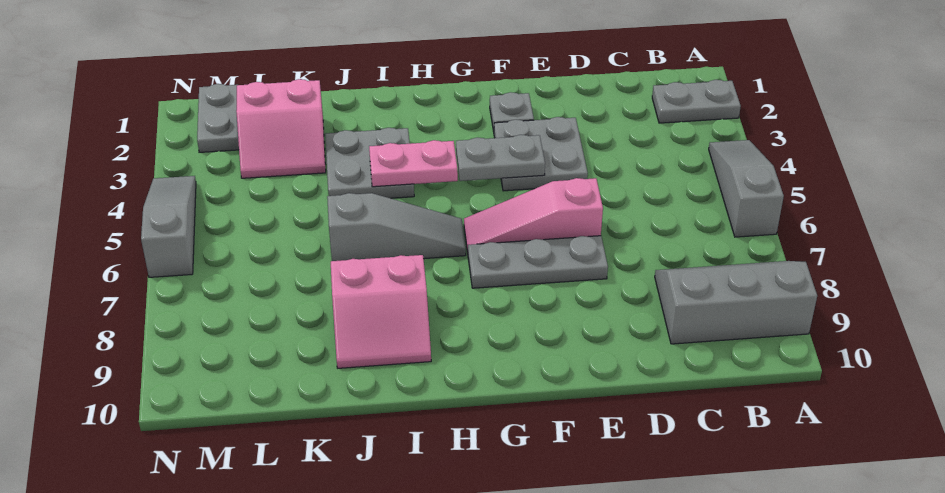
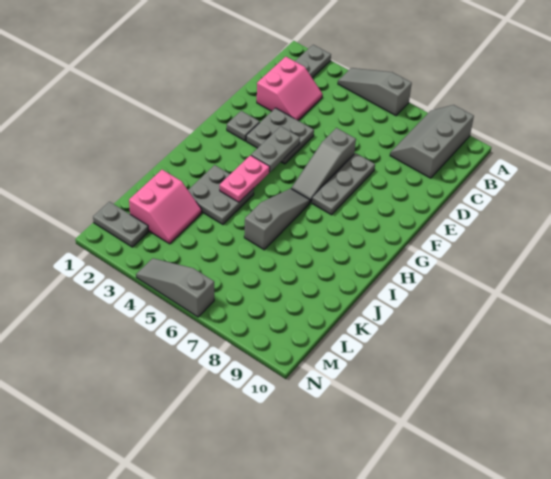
pink slope E6:G6 level 1 top E -> grey slope E6:G6 level 1 top E
pink slope I8:J9 level 1 top 8 -> pink slope C2:D3 level 1 top 2

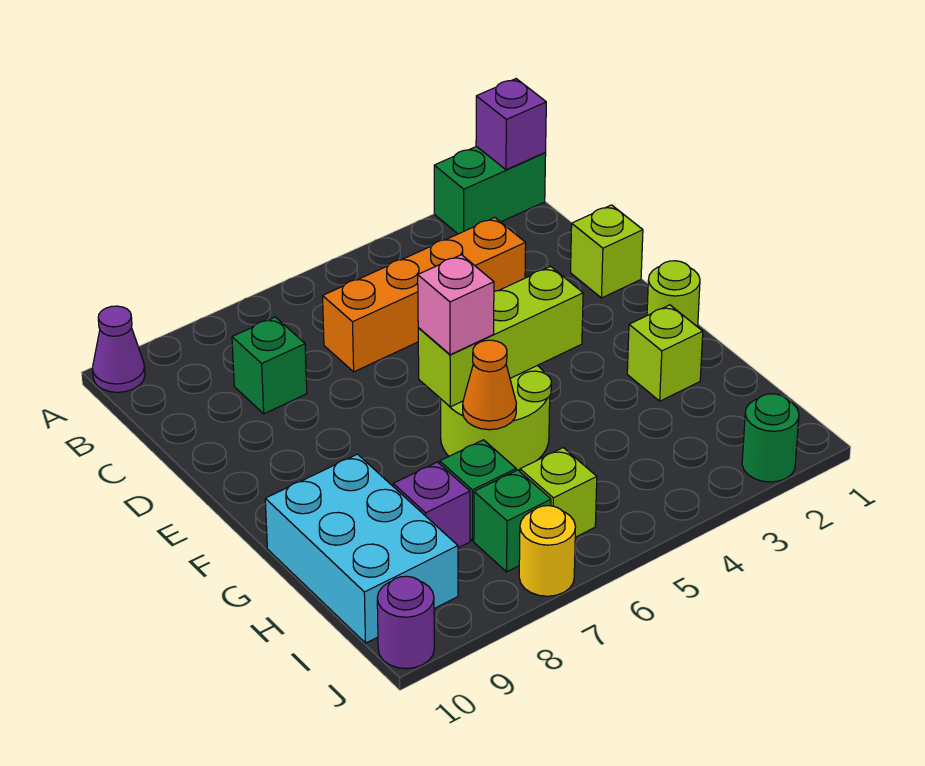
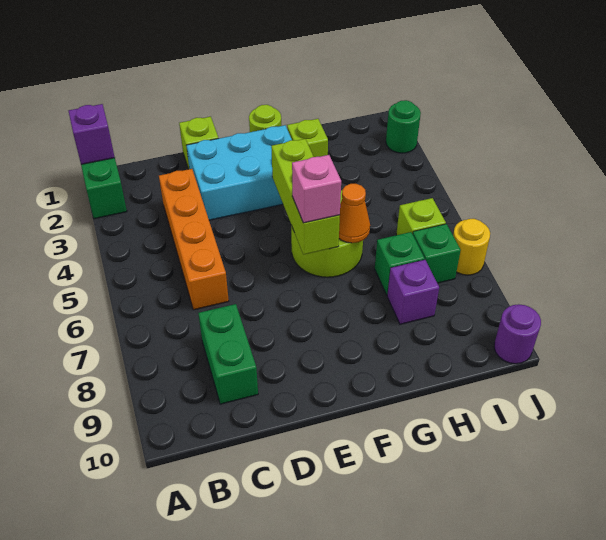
purple cone A10 level 1 -> none
green brick C8 level 1 -> green brick C8:C9 level 1
cyan brick G9:I10 level 1 -> cyan brick D2:F3 level 1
★ ★ ★ ★ ★ ★ ★
Task statement: Pull out every line of the records above that contains the word "pink".

Answer to the exercise:
pink slope E6:G6 level 1 top E -> grey slope E6:G6 level 1 top E
pink slope I8:J9 level 1 top 8 -> pink slope C2:D3 level 1 top 2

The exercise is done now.